ACTIVITY: An exact copy of every entry is the answer here, with no pictures.

SOURCE MATERIAL:

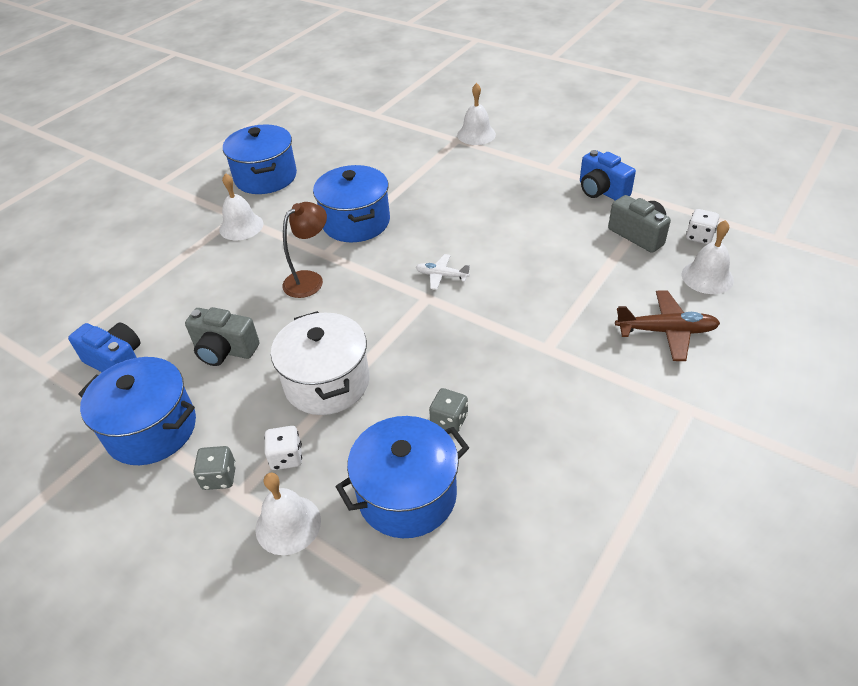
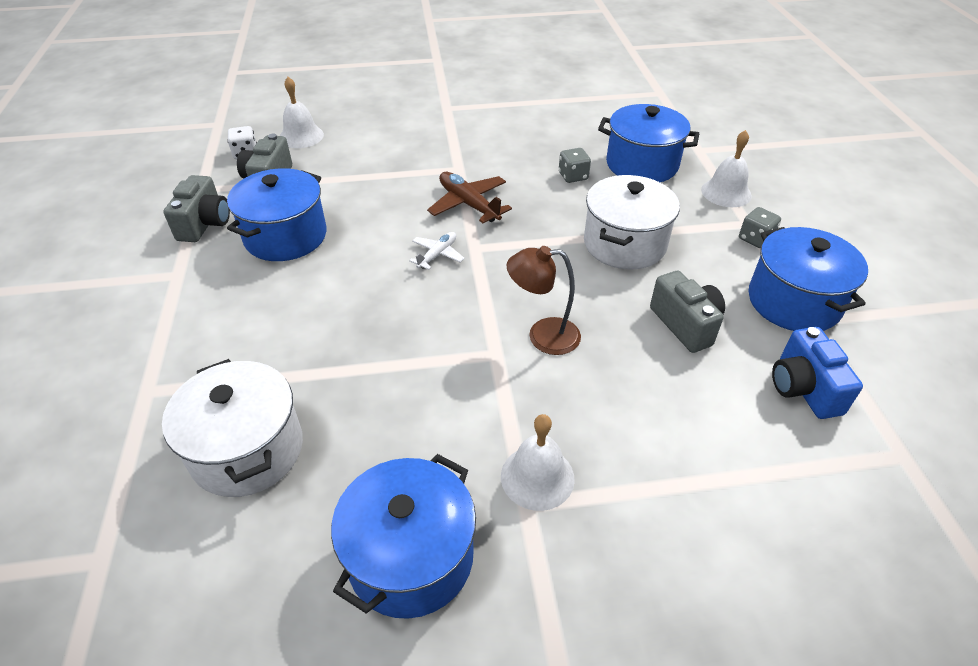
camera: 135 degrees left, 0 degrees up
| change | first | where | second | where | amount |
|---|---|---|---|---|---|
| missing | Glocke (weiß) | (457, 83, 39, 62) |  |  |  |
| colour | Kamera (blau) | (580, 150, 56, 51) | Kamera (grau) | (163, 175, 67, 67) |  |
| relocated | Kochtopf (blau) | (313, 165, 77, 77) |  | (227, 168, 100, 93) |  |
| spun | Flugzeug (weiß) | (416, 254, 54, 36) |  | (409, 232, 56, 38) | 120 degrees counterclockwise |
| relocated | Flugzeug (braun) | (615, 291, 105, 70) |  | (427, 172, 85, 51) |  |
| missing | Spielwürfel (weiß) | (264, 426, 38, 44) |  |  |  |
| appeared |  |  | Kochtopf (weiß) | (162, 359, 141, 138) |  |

ANSWER FOR THE TASK:
camera: 135 degrees left, 0 degrees up
| change | first | where | second | where | amount |
|---|---|---|---|---|---|
| missing | Glocke (weiß) | (457, 83, 39, 62) |  |  |  |
| colour | Kamera (blau) | (580, 150, 56, 51) | Kamera (grau) | (163, 175, 67, 67) |  |
| relocated | Kochtopf (blau) | (313, 165, 77, 77) |  | (227, 168, 100, 93) |  |
| spun | Flugzeug (weiß) | (416, 254, 54, 36) |  | (409, 232, 56, 38) | 120 degrees counterclockwise |
| relocated | Flugzeug (braun) | (615, 291, 105, 70) |  | (427, 172, 85, 51) |  |
| missing | Spielwürfel (weiß) | (264, 426, 38, 44) |  |  |  |
| appeared |  |  | Kochtopf (weiß) | (162, 359, 141, 138) |  |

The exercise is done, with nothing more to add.